→ **Problem to solve**: Which lines in the records below include the word "diode"? Report each of them in full.

Image comparison data

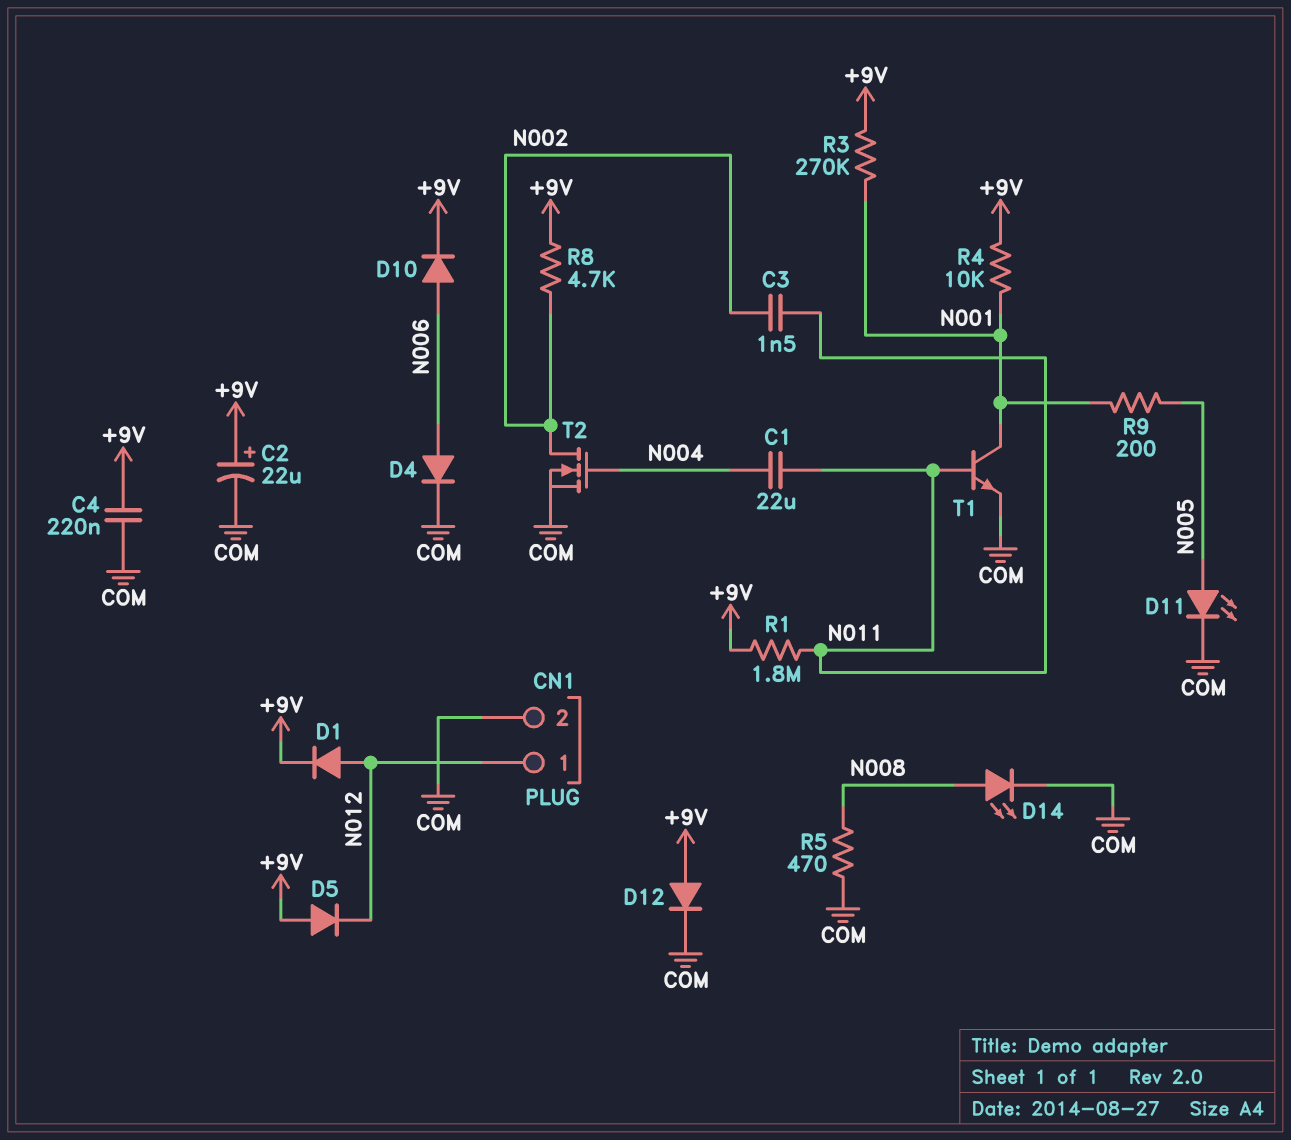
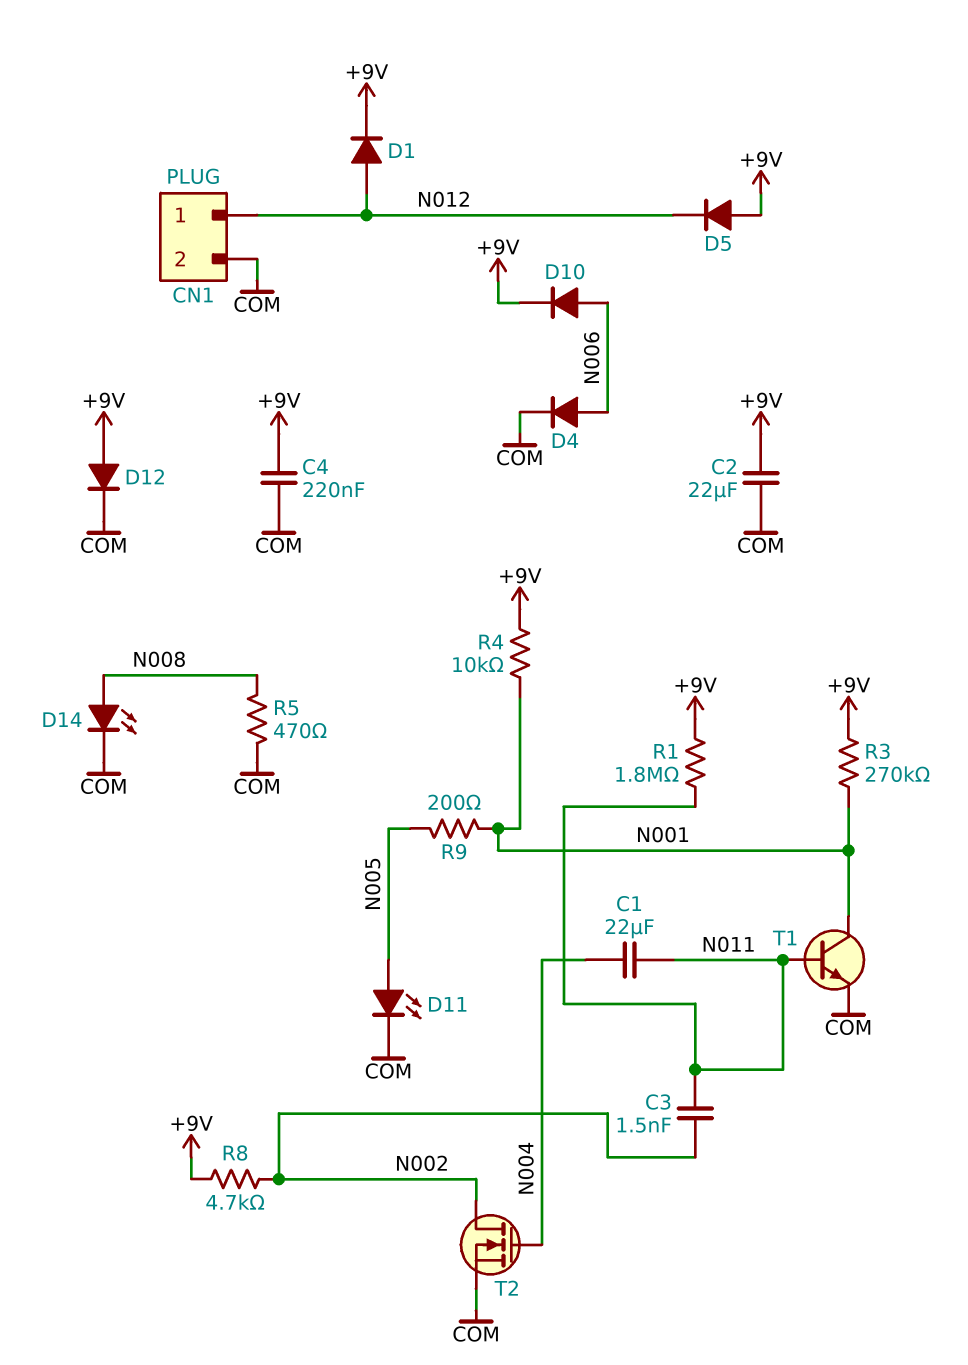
C2: 22uF (plus +9V, minus COM) -> 22uF (+9V, COM)

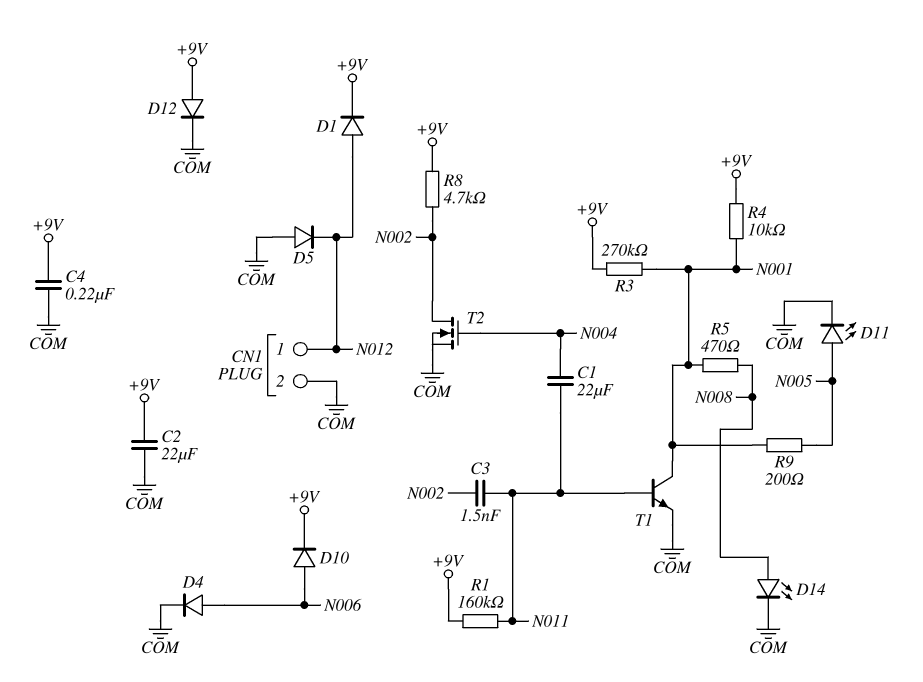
D5: diode (A +9V, K N012) -> diode (A COM, K N012)
R1: 1.8M (+9V, N011) -> 160k (+9V, N011)
R5: 470 (COM, N008) -> 470 (N001, N008)

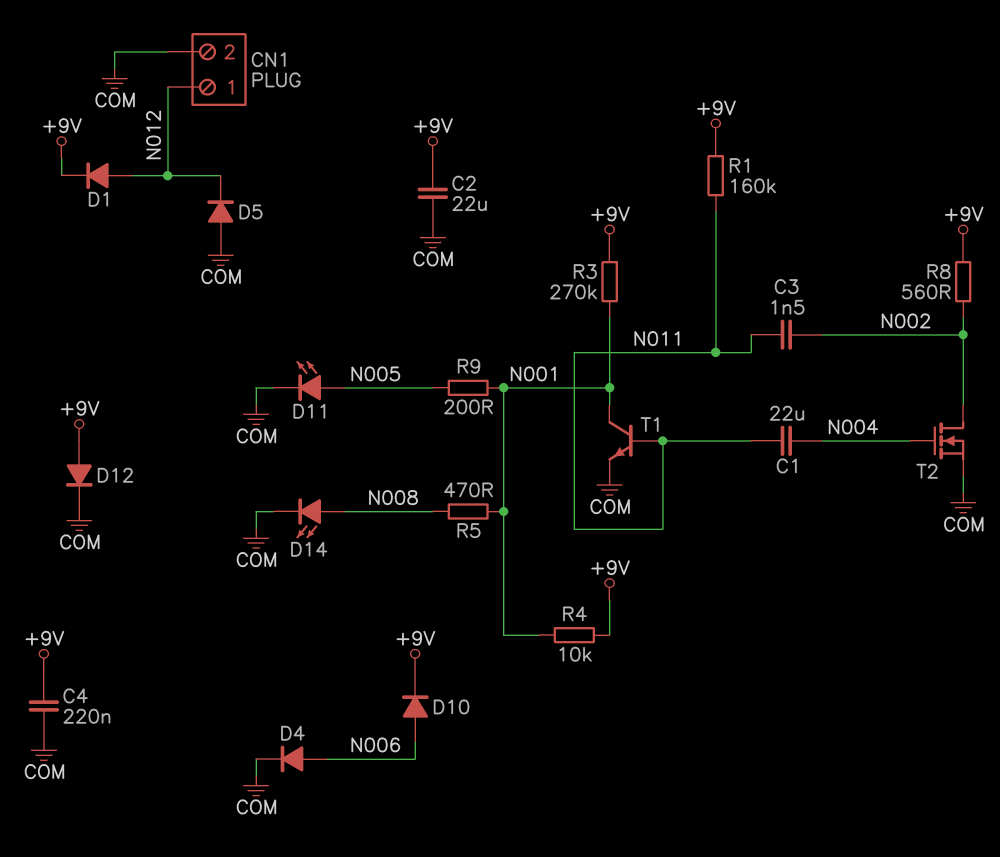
R8: 4.7k (+9V, N002) -> 560 (+9V, N002)

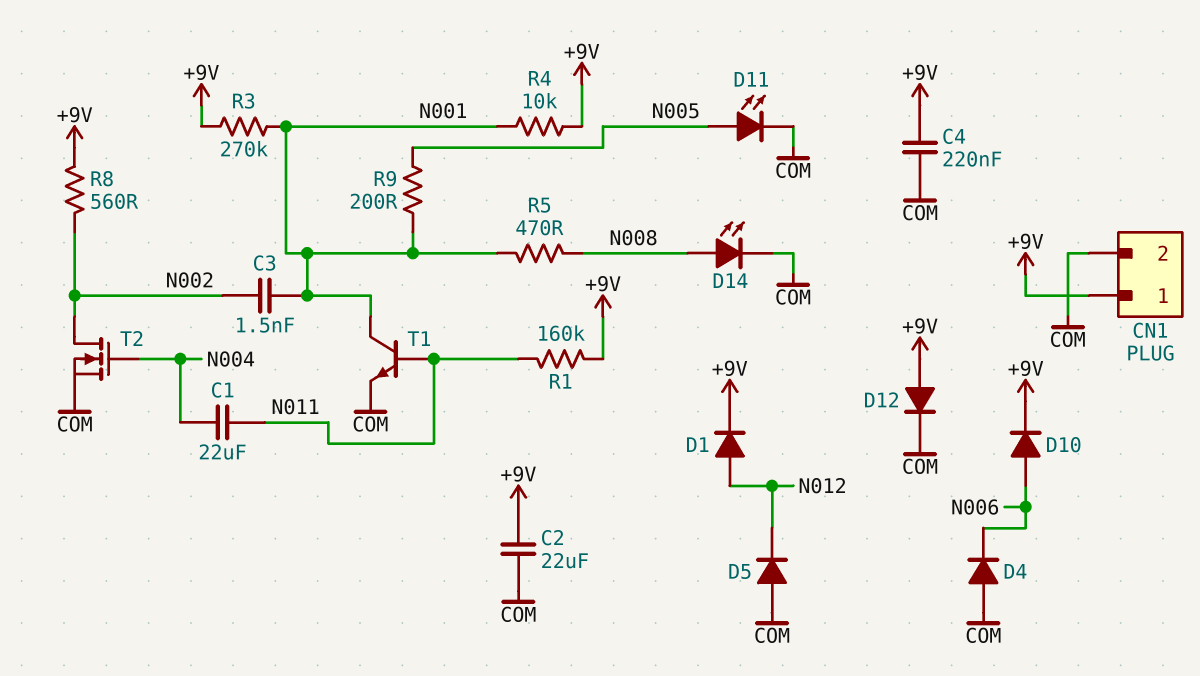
C3: 1.5nF (N002, N011) -> 1.5nF (N001, N002)
CN1 pin 1: N012 -> +9V
D4: diode (A N006, K COM) -> diode (A COM, K N006)

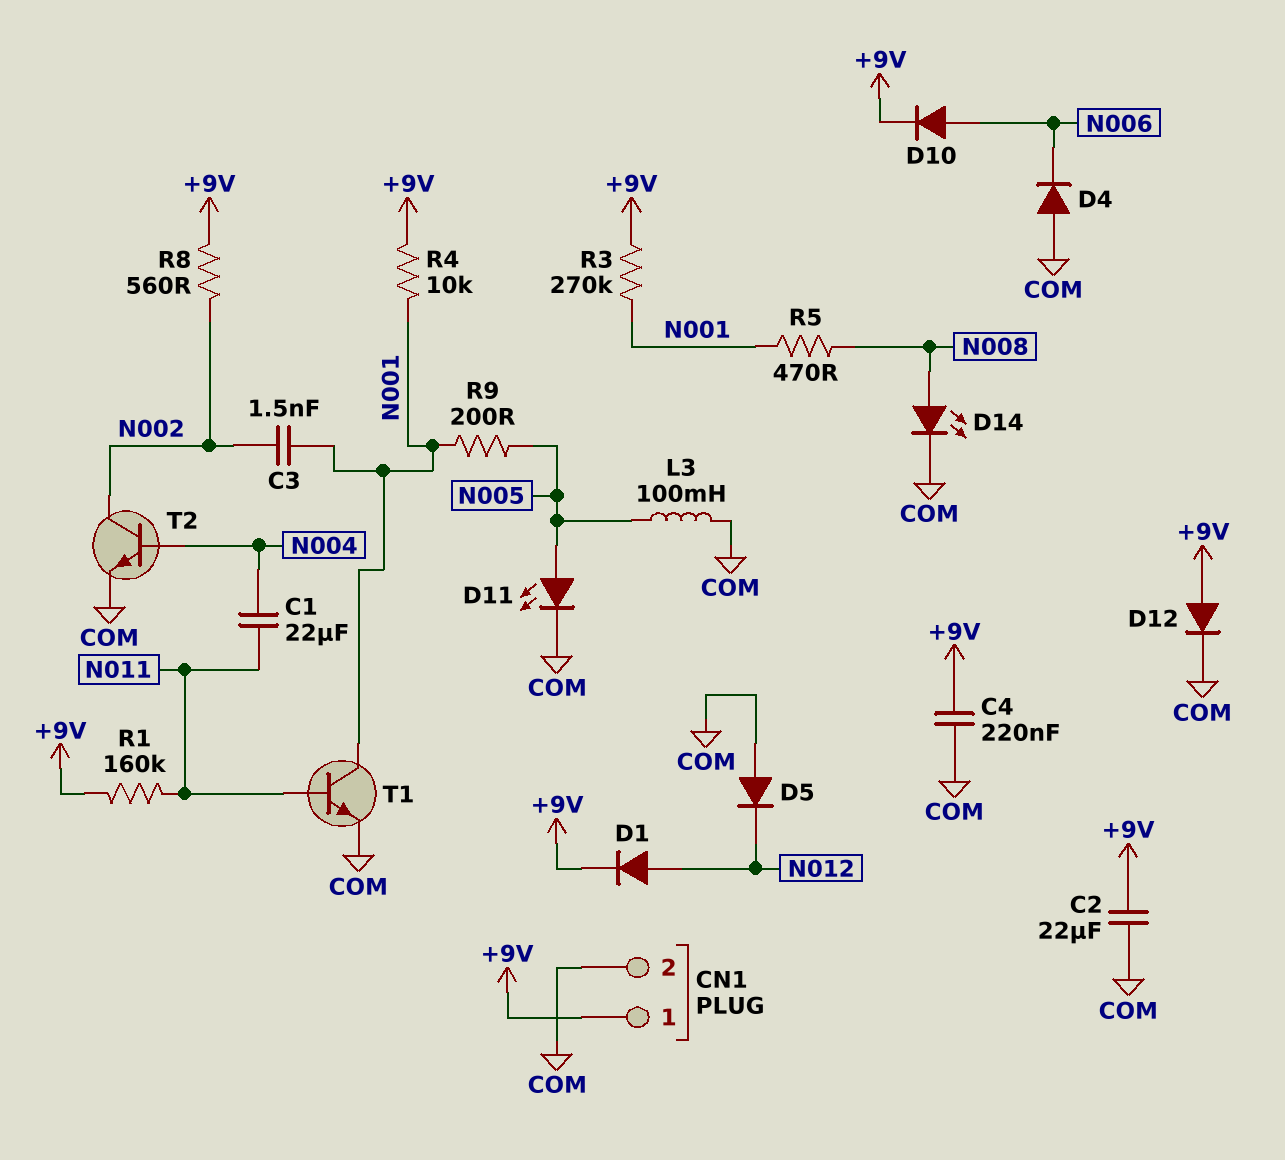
L3: none -> 100mH (COM, N005)
T2: NMOS (G N004, D N002, S COM) -> NPN (B N004, C N002, E COM)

→ **Reply**:
D5: diode (A +9V, K N012) -> diode (A COM, K N012)
D4: diode (A N006, K COM) -> diode (A COM, K N006)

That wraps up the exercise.